%%

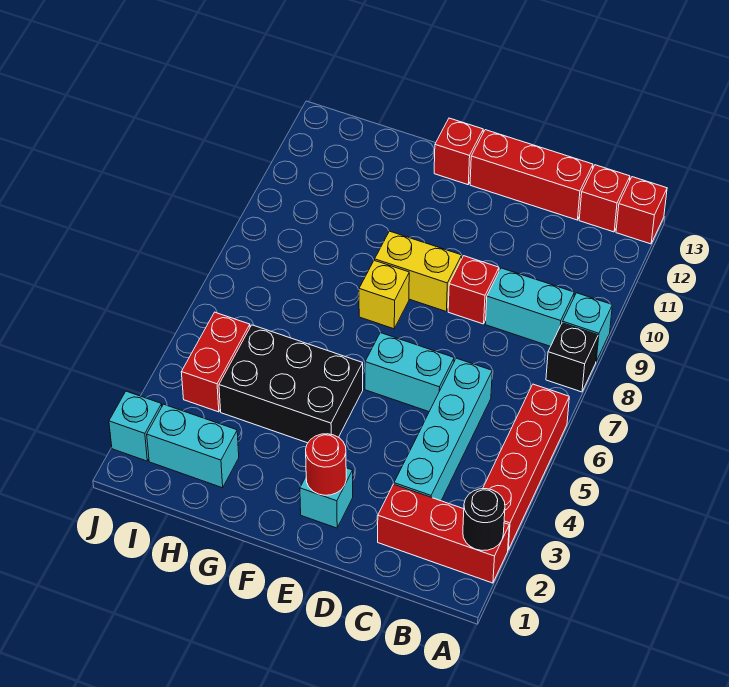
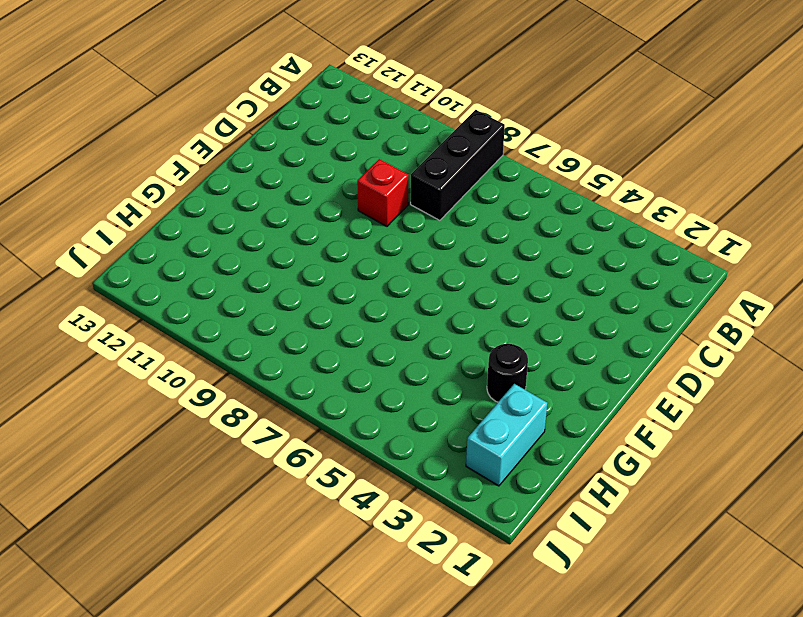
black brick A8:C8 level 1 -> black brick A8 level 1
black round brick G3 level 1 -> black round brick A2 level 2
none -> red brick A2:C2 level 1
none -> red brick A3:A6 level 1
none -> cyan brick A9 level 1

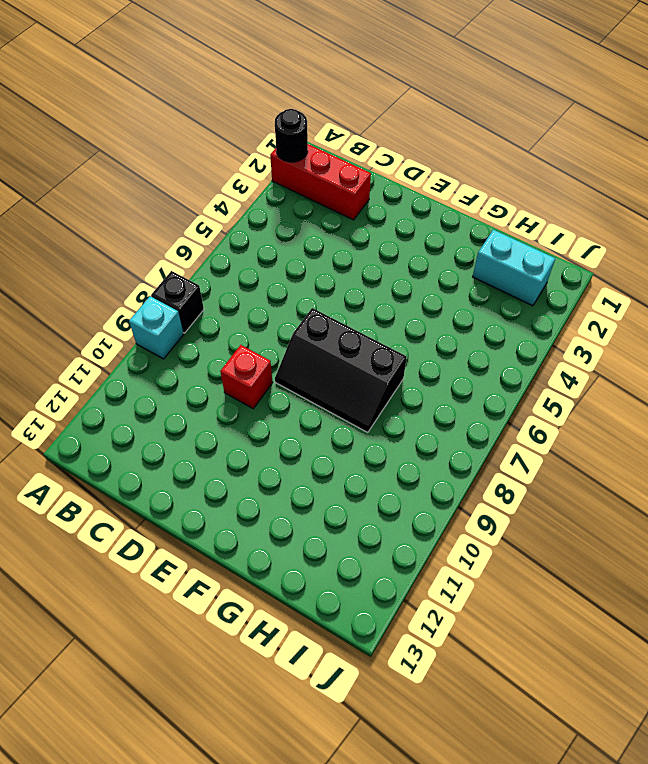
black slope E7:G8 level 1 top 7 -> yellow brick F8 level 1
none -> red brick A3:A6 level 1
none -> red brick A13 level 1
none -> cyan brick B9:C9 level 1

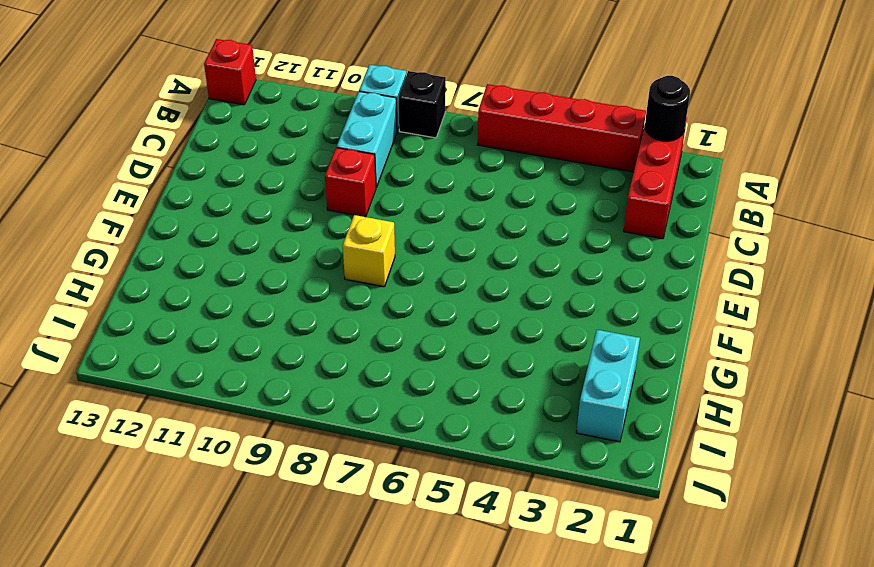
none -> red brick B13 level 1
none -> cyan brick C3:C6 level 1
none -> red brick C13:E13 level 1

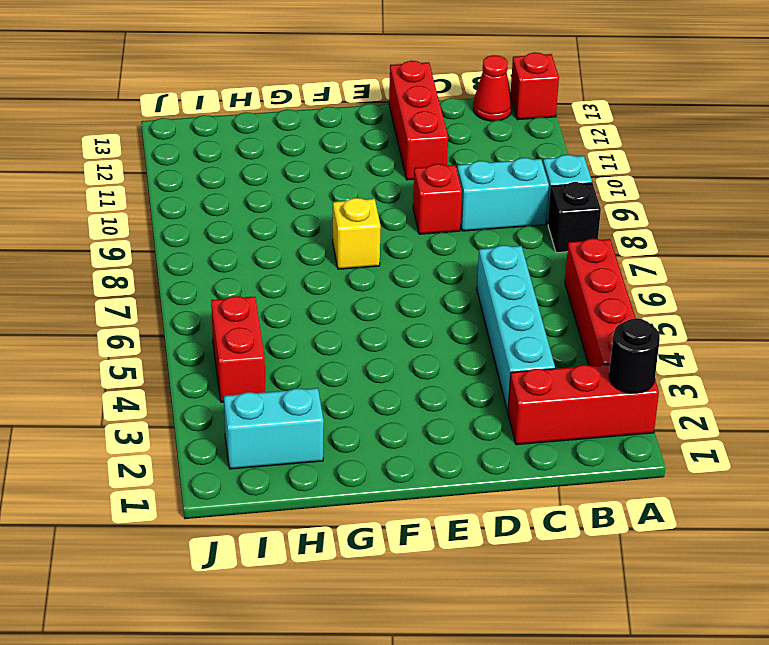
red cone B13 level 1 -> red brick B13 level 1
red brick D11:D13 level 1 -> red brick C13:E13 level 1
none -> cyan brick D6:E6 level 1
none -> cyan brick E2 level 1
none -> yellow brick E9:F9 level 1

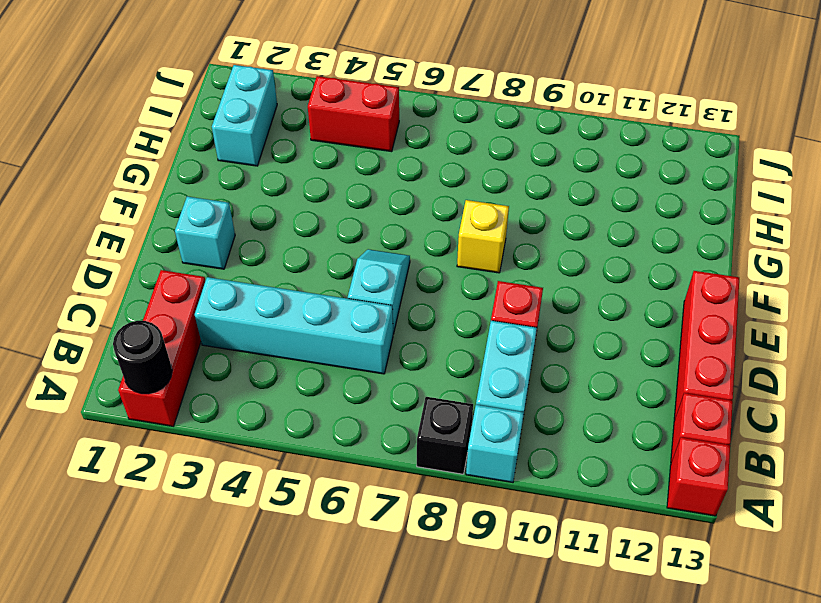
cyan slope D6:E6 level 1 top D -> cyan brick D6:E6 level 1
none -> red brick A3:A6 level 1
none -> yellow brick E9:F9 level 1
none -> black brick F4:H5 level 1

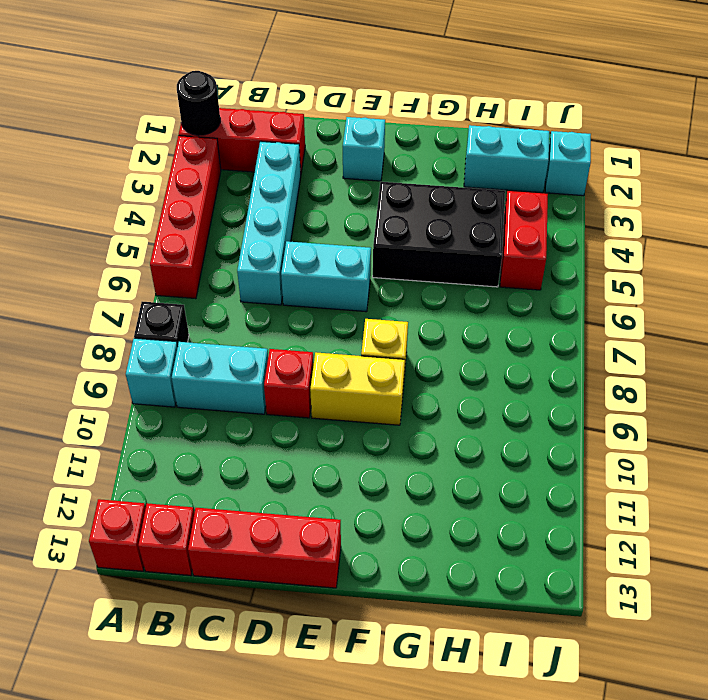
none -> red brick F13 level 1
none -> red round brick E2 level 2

%%
%%

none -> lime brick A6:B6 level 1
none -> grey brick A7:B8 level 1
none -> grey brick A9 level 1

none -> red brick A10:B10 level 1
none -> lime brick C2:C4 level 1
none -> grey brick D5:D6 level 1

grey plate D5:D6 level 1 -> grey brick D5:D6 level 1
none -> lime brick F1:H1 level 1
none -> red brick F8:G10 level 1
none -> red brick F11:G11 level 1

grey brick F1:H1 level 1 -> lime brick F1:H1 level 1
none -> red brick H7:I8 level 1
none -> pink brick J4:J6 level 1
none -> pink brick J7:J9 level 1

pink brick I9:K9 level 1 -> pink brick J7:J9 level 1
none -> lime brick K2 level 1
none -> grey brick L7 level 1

%%

Problem to work on -> Give back, unchanged, the run of lines in the listing above that begins at the line containing "none -> lime brick A6:B6 level 1" and ends at the line containing "none -> grey brick L7 level 1", both included.

Answer to the problem ->
none -> lime brick A6:B6 level 1
none -> grey brick A7:B8 level 1
none -> grey brick A9 level 1

none -> red brick A10:B10 level 1
none -> lime brick C2:C4 level 1
none -> grey brick D5:D6 level 1

grey plate D5:D6 level 1 -> grey brick D5:D6 level 1
none -> lime brick F1:H1 level 1
none -> red brick F8:G10 level 1
none -> red brick F11:G11 level 1

grey brick F1:H1 level 1 -> lime brick F1:H1 level 1
none -> red brick H7:I8 level 1
none -> pink brick J4:J6 level 1
none -> pink brick J7:J9 level 1

pink brick I9:K9 level 1 -> pink brick J7:J9 level 1
none -> lime brick K2 level 1
none -> grey brick L7 level 1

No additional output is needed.